What you should do ->
Write the records out exactly as shown. No pictures.

Data records Block Start

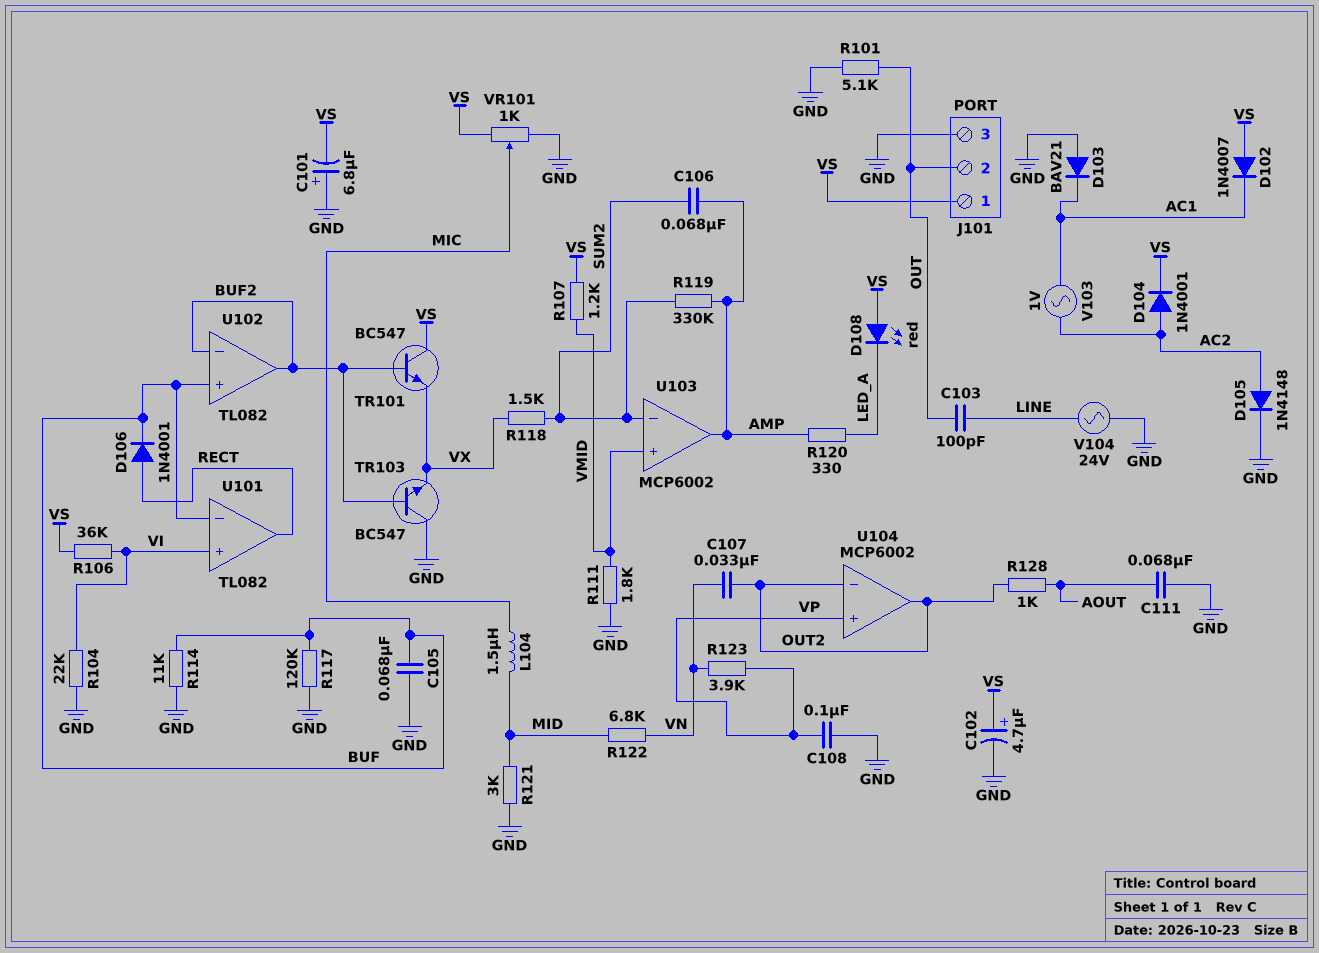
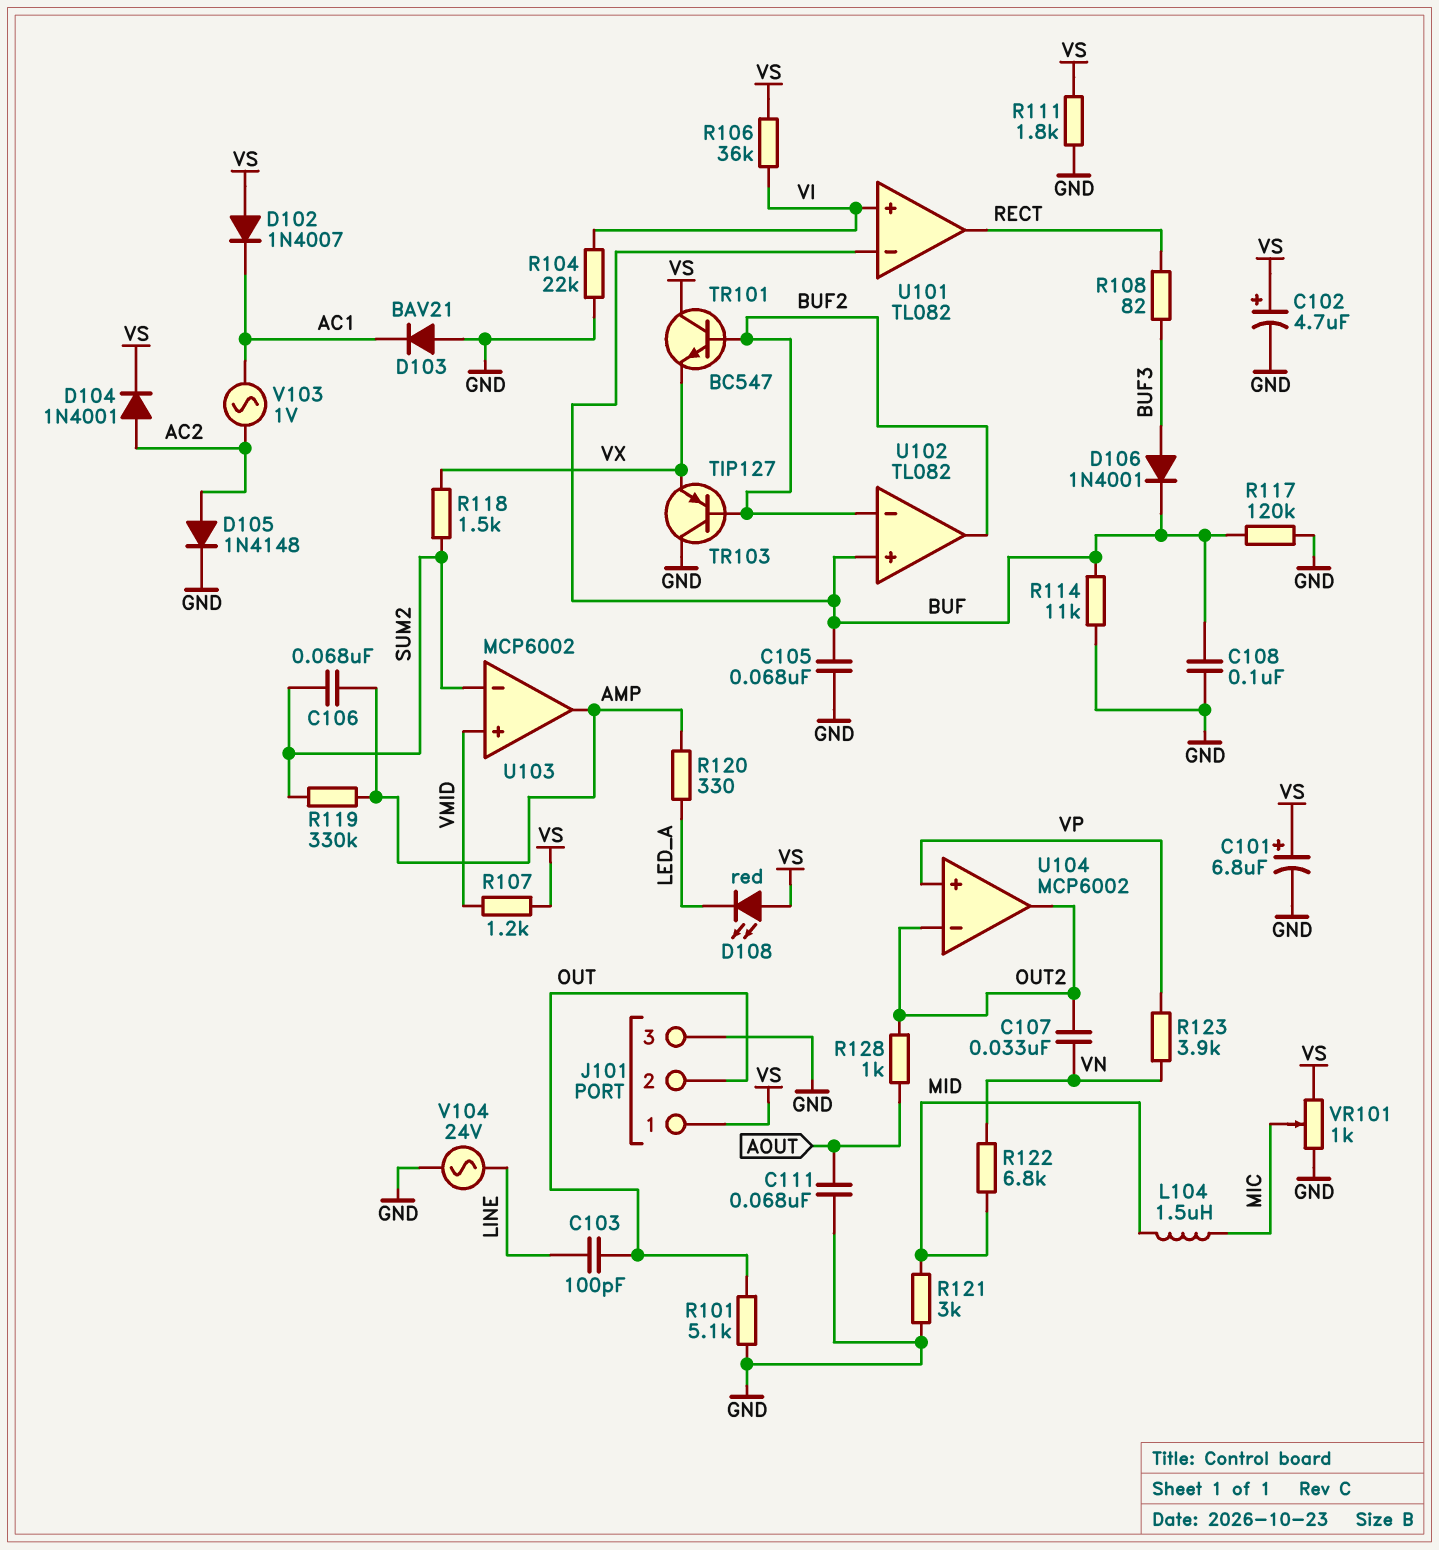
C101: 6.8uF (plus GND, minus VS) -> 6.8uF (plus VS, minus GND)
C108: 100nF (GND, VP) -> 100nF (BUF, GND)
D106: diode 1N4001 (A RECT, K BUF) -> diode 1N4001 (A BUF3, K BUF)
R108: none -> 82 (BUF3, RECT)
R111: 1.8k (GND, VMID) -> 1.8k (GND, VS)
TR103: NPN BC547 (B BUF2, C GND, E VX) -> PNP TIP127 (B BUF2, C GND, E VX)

Data records Block End

Solution to the problem ->
C101: 6.8uF (plus GND, minus VS) -> 6.8uF (plus VS, minus GND)
C108: 100nF (GND, VP) -> 100nF (BUF, GND)
D106: diode 1N4001 (A RECT, K BUF) -> diode 1N4001 (A BUF3, K BUF)
R108: none -> 82 (BUF3, RECT)
R111: 1.8k (GND, VMID) -> 1.8k (GND, VS)
TR103: NPN BC547 (B BUF2, C GND, E VX) -> PNP TIP127 (B BUF2, C GND, E VX)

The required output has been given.